REQUIRED ACTION :: Go through the entries below and copy each line containing the word "white".
*** RECORDS ***
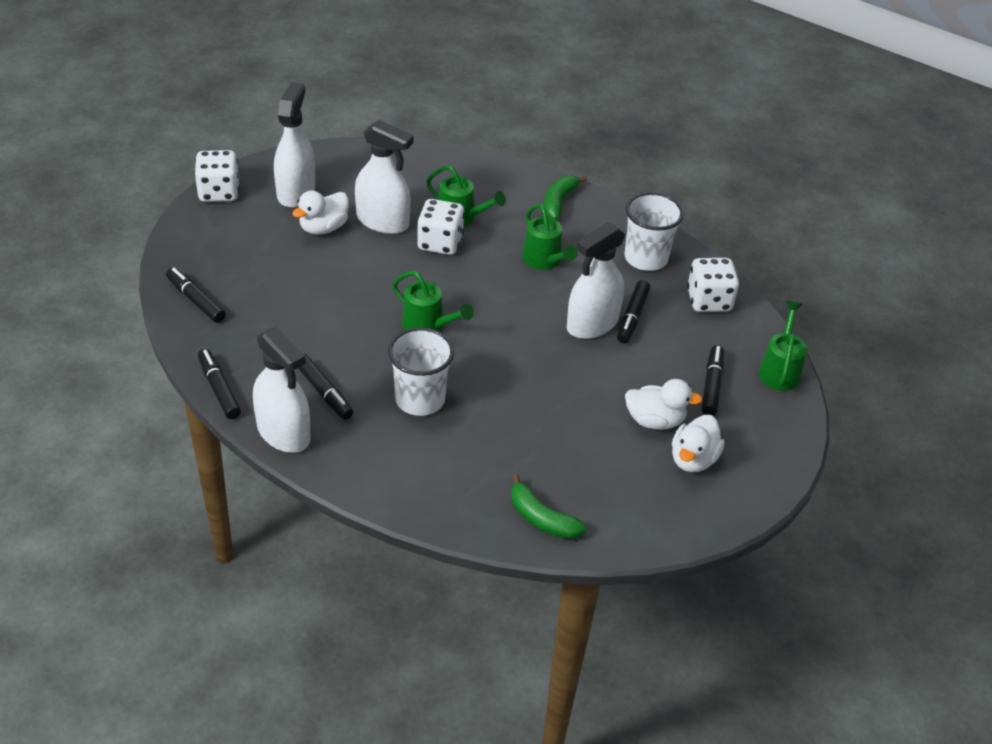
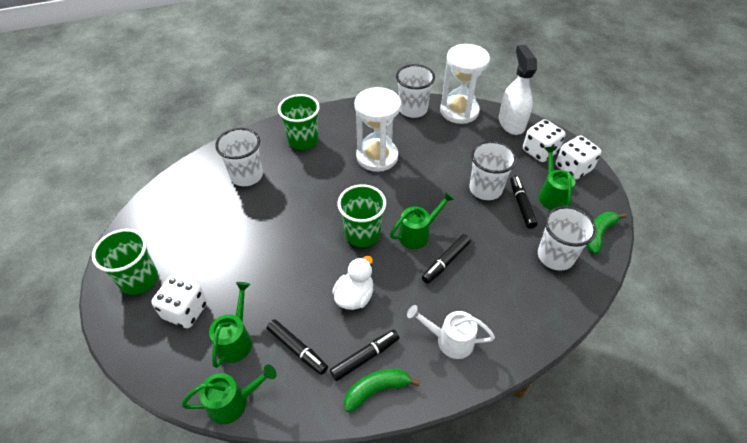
black marker: [166,268,226,323] [198,349,241,419] [298,354,353,420] [617,280,650,343] [702,345,724,416] = 5 -> [267,319,328,375] [330,330,399,381] [422,234,471,284] [510,176,537,229] = 4
green cup: none = 0 -> [92,229,158,295] [278,94,320,150] [338,184,386,247] = 3
white cup: [388,328,454,416] [625,192,684,271] = 2 -> [215,128,263,186] [396,64,435,118] [469,141,517,200] [538,206,597,271] = 4
white duck: [292,190,349,235] [625,379,703,430] [672,415,724,472] = 3 -> [332,256,373,310] = 1
white hourglass: none = 0 -> [354,87,401,172] [440,44,490,124] = 2
white spray bottle: [253,326,311,453] [274,82,315,208] [355,120,414,234] [567,222,626,339] = 4 -> [499,45,537,135] = 1
white watering can: none = 0 -> [407,305,495,359] = 1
*** End of RECORDS ***
RESULT OF THIS EXERCISE ::
white cup: [388,328,454,416] [625,192,684,271] = 2 -> [215,128,263,186] [396,64,435,118] [469,141,517,200] [538,206,597,271] = 4
white duck: [292,190,349,235] [625,379,703,430] [672,415,724,472] = 3 -> [332,256,373,310] = 1
white hourglass: none = 0 -> [354,87,401,172] [440,44,490,124] = 2
white spray bottle: [253,326,311,453] [274,82,315,208] [355,120,414,234] [567,222,626,339] = 4 -> [499,45,537,135] = 1
white watering can: none = 0 -> [407,305,495,359] = 1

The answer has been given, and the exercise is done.